→ Supplied material
---+---

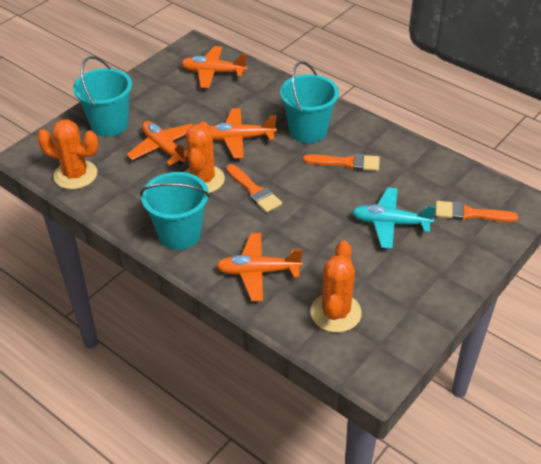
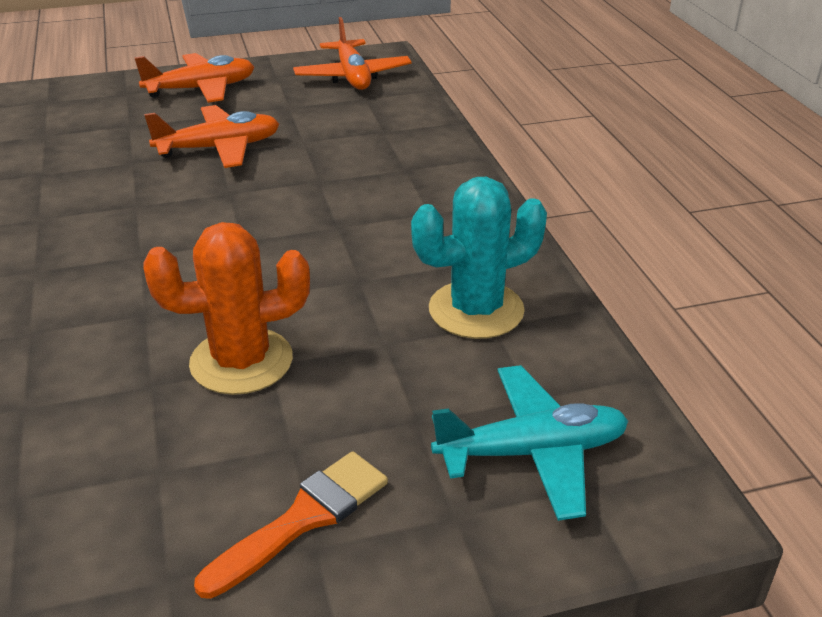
orange brush: 3 -> 1
orange cactus: 3 -> 1
orange plane: 4 -> 3
turquoise bucket: 3 -> 0
turquoise cactus: 0 -> 1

---+---

→ Exercise instructions
Nothing but an exact copy of the data above, minus its pictures, should appear in the response.

→ Exercise answer
orange brush: 3 -> 1
orange cactus: 3 -> 1
orange plane: 4 -> 3
turquoise bucket: 3 -> 0
turquoise cactus: 0 -> 1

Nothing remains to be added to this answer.